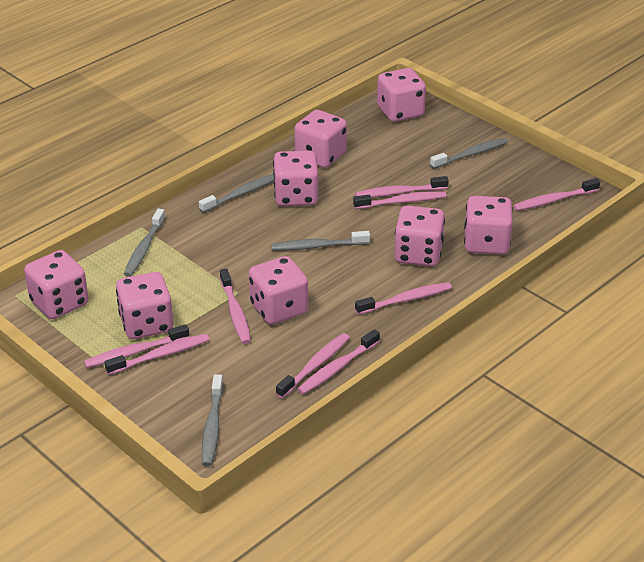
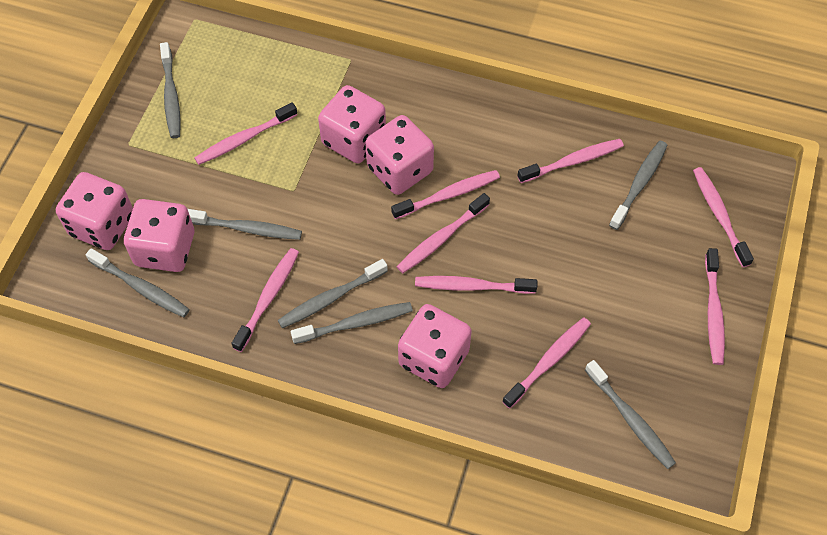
grey toothbrush: 5 -> 7
pink dice: 8 -> 5

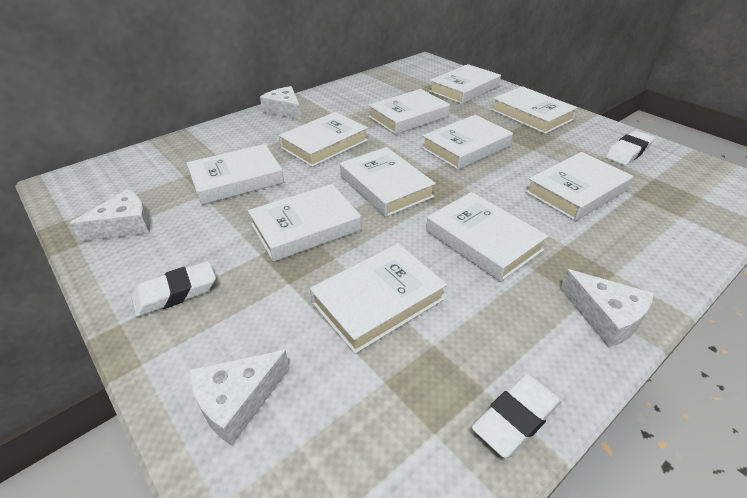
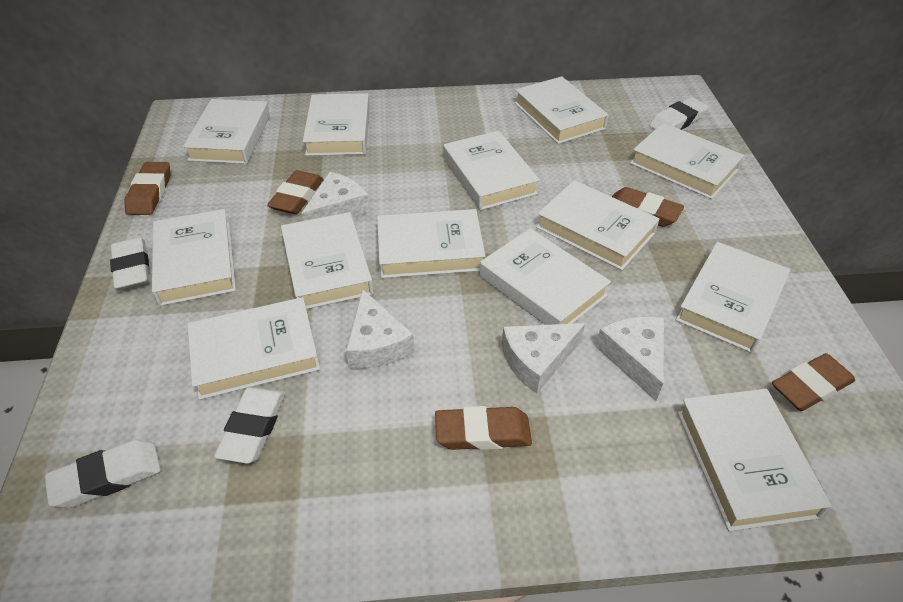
brown eraser: 0 -> 5
white book: 11 -> 13
white eraser: 3 -> 4

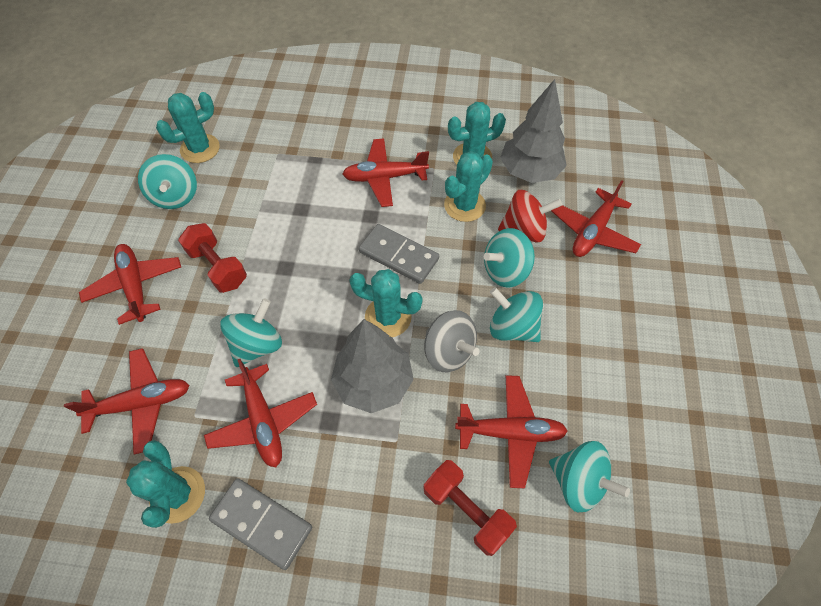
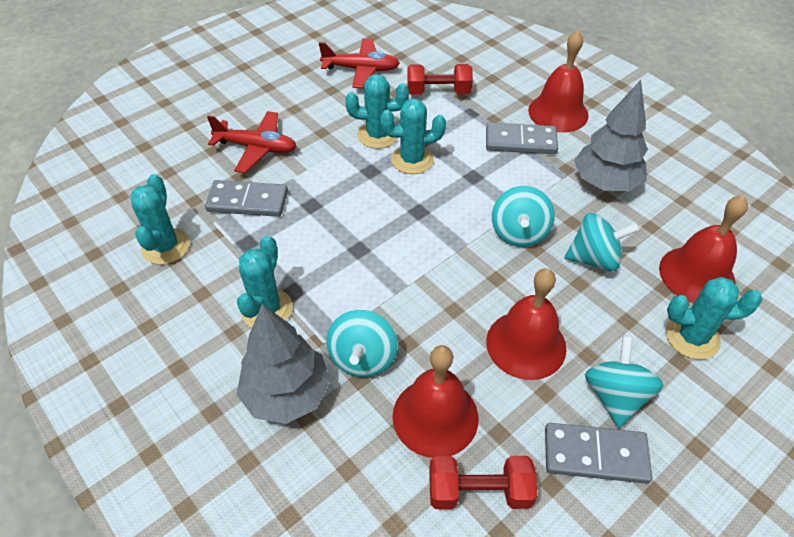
grey domino: 2 -> 3
grey spinning top: 1 -> 0
red bell: 0 -> 4
red plane: 6 -> 2
red spinning top: 1 -> 0
turquoise spinning top: 5 -> 4

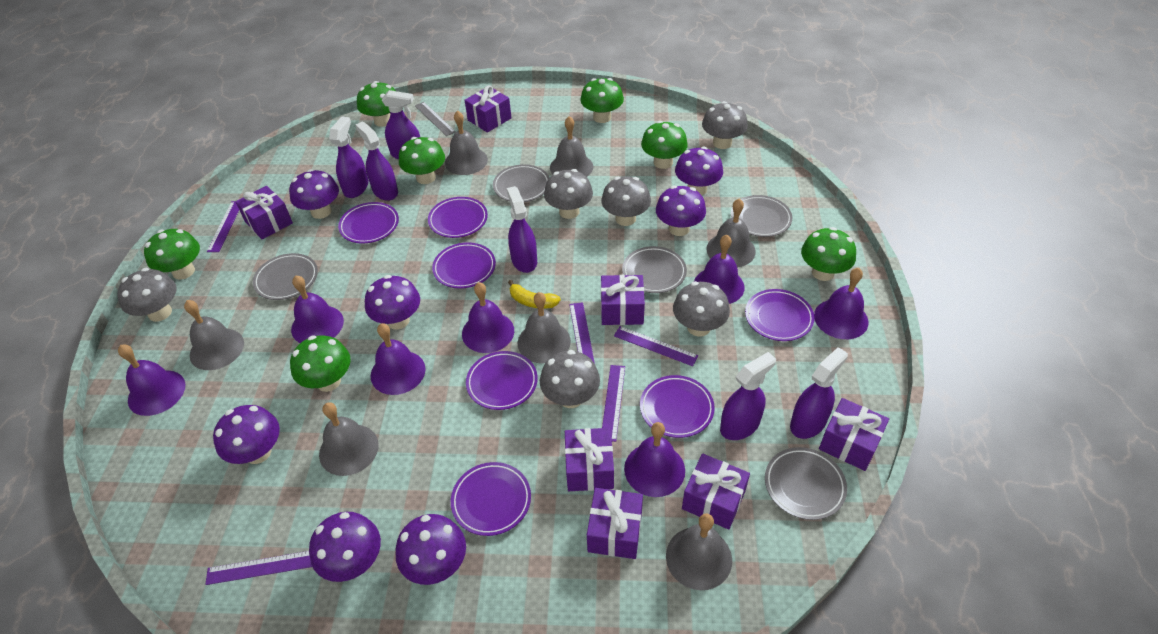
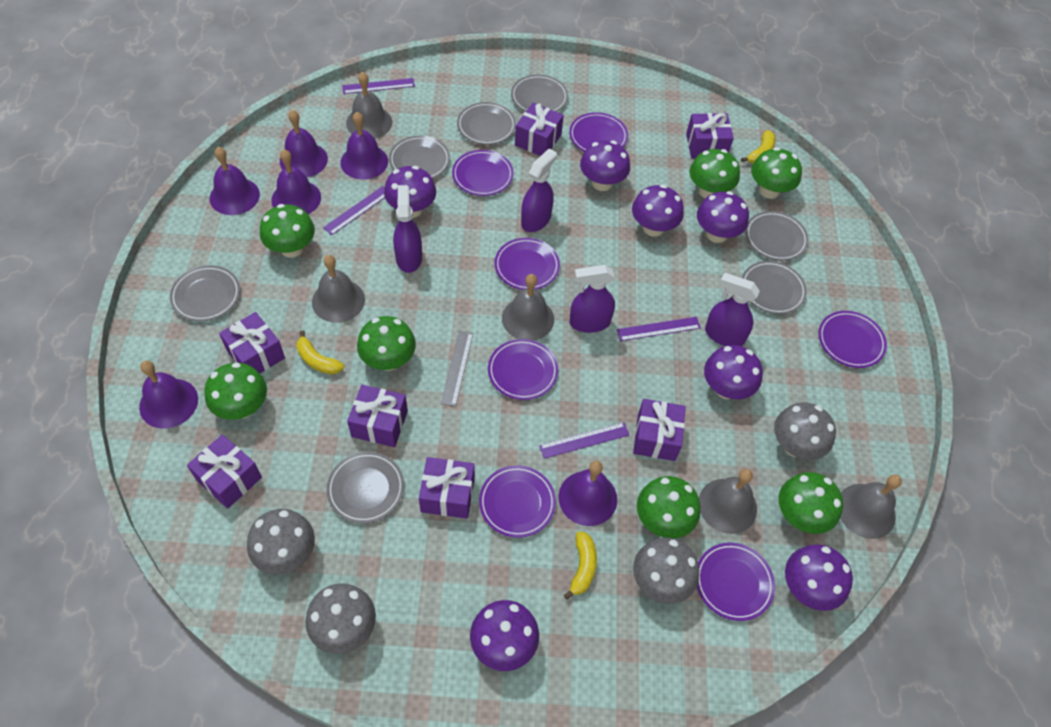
grey bell: 7 -> 5
grey mushroom: 6 -> 4
grey plate: 5 -> 7
purple bell: 7 -> 6
purple ruler: 5 -> 4
purple spray bottle: 6 -> 4
yellow banana: 1 -> 3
□ □ □
Task directions:
Make an exact copy of the records above, with the pictures left out.

Result of this exercise:
grey toothbrush: 5 -> 7
pink dice: 8 -> 5

brown eraser: 0 -> 5
white book: 11 -> 13
white eraser: 3 -> 4

grey domino: 2 -> 3
grey spinning top: 1 -> 0
red bell: 0 -> 4
red plane: 6 -> 2
red spinning top: 1 -> 0
turquoise spinning top: 5 -> 4

grey bell: 7 -> 5
grey mushroom: 6 -> 4
grey plate: 5 -> 7
purple bell: 7 -> 6
purple ruler: 5 -> 4
purple spray bottle: 6 -> 4
yellow banana: 1 -> 3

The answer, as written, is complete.